→ **DIRECTIONS**: Copy, exactly and without additions, every line in the records below from the one holding "red hammer: 1 -> 0" through the one holding "yellow lemon: 2 -> 3", both ends included.

→ **INFORMATION GIVEN**:
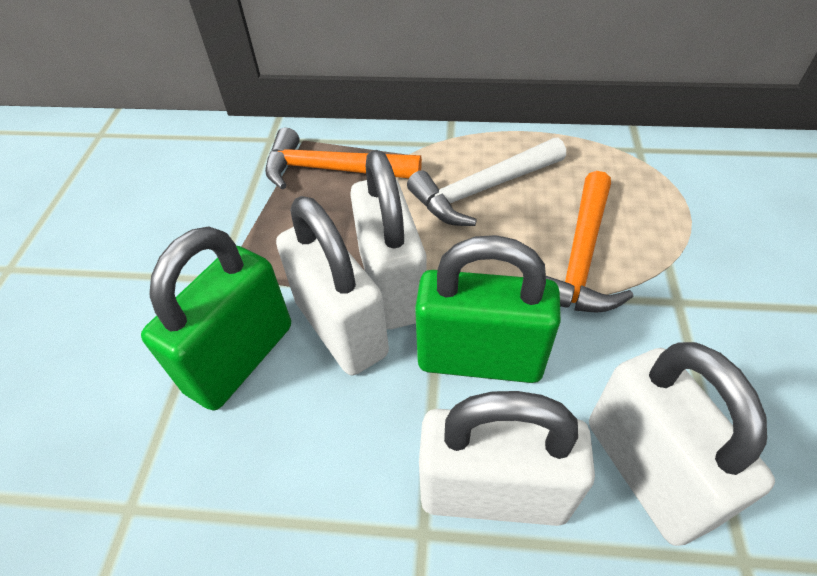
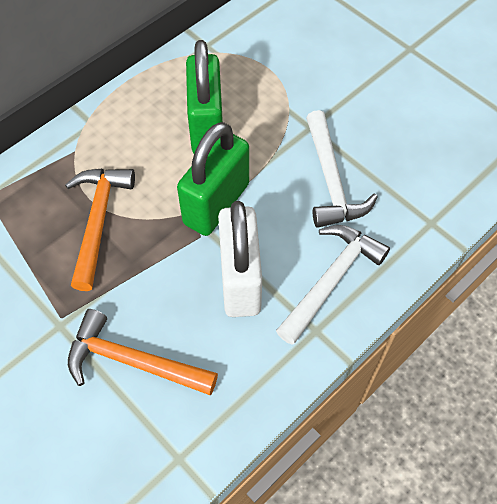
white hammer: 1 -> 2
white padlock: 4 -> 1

==

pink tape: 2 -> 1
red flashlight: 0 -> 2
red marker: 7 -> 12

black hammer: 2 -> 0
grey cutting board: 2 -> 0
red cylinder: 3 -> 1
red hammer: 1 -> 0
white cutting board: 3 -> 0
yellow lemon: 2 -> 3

--

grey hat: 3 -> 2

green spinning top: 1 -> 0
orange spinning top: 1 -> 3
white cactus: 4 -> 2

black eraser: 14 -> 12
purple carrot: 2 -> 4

→ **REPLY**:
red hammer: 1 -> 0
white cutting board: 3 -> 0
yellow lemon: 2 -> 3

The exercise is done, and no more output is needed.